WHAT TO WORK ON: To answer, print the line containing "(634, 347) = (332, 330): white" and each line after it in the listing below, exactly as they stand.

◇ ◇ ◇

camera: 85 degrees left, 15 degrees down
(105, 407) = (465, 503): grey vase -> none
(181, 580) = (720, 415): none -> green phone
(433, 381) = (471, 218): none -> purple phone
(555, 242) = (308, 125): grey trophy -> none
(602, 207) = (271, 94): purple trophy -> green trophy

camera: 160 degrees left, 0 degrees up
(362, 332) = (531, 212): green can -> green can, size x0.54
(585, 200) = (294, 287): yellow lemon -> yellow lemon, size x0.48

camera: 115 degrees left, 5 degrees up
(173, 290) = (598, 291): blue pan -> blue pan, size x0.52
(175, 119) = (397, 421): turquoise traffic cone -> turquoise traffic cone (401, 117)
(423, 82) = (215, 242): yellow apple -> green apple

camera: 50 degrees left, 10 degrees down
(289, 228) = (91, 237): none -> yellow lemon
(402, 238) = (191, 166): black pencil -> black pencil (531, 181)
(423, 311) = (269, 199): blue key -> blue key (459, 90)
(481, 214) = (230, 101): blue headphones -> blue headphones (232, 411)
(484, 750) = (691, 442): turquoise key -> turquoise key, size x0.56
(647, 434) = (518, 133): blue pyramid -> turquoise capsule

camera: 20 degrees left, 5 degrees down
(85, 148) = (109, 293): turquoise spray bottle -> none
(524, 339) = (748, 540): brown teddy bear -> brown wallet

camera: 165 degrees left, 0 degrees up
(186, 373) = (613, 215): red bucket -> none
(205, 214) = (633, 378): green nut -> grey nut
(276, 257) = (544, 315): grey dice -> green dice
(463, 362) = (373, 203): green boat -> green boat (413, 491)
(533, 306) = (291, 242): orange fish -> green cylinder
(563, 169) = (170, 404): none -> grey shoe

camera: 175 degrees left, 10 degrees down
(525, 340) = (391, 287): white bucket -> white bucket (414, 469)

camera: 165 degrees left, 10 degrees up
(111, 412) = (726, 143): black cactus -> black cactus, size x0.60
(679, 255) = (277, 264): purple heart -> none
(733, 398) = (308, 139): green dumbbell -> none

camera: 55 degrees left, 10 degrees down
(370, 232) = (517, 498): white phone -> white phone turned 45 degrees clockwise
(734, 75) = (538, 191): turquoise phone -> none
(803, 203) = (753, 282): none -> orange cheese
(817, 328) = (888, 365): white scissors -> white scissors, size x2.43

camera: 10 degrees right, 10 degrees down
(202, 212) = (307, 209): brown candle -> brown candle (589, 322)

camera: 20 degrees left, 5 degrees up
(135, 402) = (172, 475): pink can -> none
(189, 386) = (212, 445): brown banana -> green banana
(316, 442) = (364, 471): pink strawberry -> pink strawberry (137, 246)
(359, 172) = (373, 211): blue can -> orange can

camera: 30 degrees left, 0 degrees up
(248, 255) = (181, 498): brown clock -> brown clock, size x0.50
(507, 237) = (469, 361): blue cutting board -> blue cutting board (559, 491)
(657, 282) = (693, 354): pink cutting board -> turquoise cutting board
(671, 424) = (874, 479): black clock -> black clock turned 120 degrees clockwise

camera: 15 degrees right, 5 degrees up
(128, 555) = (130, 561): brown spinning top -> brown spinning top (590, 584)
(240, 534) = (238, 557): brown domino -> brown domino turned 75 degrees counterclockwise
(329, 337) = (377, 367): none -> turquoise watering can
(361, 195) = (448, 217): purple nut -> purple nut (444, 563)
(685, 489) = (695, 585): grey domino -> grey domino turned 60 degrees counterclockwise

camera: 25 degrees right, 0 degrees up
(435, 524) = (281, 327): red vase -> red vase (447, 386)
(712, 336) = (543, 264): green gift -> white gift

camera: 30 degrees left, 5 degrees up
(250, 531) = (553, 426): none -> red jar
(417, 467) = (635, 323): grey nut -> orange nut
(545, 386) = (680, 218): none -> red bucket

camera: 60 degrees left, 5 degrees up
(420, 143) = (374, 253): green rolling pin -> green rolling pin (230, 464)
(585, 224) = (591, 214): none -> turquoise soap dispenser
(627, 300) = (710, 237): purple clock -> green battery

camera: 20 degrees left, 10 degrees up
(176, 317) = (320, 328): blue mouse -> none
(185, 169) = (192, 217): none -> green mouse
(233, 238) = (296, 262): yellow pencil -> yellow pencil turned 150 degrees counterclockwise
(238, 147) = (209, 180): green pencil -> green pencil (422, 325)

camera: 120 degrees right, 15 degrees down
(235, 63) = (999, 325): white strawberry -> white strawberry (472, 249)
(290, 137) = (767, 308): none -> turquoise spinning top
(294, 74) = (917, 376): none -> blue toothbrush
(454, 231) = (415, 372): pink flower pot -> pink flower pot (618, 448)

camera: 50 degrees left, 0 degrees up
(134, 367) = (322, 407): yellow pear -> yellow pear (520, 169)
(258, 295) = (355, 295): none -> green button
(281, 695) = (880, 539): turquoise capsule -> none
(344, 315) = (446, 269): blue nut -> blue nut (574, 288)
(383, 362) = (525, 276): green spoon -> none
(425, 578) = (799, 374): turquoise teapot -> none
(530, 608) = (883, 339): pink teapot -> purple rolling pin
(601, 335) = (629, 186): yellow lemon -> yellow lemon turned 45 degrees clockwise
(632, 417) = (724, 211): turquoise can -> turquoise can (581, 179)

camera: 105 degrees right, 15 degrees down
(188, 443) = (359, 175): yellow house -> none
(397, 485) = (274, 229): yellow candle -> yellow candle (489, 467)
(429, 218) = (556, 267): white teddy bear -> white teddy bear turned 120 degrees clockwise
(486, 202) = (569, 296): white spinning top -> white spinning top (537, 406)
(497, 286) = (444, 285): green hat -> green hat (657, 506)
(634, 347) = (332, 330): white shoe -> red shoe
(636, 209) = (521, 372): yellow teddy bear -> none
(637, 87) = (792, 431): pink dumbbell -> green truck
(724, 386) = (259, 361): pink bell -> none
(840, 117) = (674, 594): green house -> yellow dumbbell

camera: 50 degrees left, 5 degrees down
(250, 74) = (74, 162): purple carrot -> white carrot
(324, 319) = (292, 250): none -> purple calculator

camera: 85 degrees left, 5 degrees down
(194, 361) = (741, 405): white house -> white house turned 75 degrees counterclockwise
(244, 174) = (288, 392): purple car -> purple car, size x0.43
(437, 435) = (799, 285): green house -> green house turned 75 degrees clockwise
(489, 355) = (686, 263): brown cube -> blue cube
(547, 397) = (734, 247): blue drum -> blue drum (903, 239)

◇ ◇ ◇

RESULT FOR THIS TASK:
(634, 347) = (332, 330): white shoe -> red shoe
(636, 209) = (521, 372): yellow teddy bear -> none
(637, 87) = (792, 431): pink dumbbell -> green truck
(724, 386) = (259, 361): pink bell -> none
(840, 117) = (674, 594): green house -> yellow dumbbell

camera: 50 degrees left, 5 degrees down
(250, 74) = (74, 162): purple carrot -> white carrot
(324, 319) = (292, 250): none -> purple calculator

camera: 85 degrees left, 5 degrees down
(194, 361) = (741, 405): white house -> white house turned 75 degrees counterclockwise
(244, 174) = (288, 392): purple car -> purple car, size x0.43
(437, 435) = (799, 285): green house -> green house turned 75 degrees clockwise
(489, 355) = (686, 263): brown cube -> blue cube
(547, 397) = (734, 247): blue drum -> blue drum (903, 239)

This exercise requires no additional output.